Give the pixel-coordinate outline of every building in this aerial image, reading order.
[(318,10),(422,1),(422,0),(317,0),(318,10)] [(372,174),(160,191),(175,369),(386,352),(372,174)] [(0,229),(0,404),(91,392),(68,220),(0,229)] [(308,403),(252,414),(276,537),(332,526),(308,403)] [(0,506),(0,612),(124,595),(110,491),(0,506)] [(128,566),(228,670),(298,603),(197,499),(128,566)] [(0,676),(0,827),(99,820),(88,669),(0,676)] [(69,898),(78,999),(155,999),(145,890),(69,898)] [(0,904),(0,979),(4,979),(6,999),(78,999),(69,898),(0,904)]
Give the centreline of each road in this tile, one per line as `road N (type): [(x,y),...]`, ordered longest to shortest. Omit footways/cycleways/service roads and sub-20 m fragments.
######
• What needs to be done:
Copy the listing word for word.

• Exercise solution:
Give the pixel-coordinate outline of every building in this aerial image, reading order.
[(318,10),(422,1),(422,0),(317,0),(318,10)] [(372,174),(160,191),(175,369),(386,352),(372,174)] [(0,229),(0,404),(91,392),(68,220),(0,229)] [(308,403),(252,414),(276,537),(332,526),(308,403)] [(0,506),(0,612),(124,595),(110,491),(0,506)] [(128,566),(228,670),(298,603),(197,499),(128,566)] [(0,676),(0,827),(99,820),(88,669),(0,676)] [(69,898),(78,999),(155,999),(145,890),(69,898)] [(0,904),(0,979),(4,979),(6,999),(78,999),(69,898),(0,904)]
Give the centreline of each road in this tile, one per line as `road N (type): [(x,y),...]`, ordered longest to shortest. Omit footways/cycleways/service roads and sub-20 m fragments.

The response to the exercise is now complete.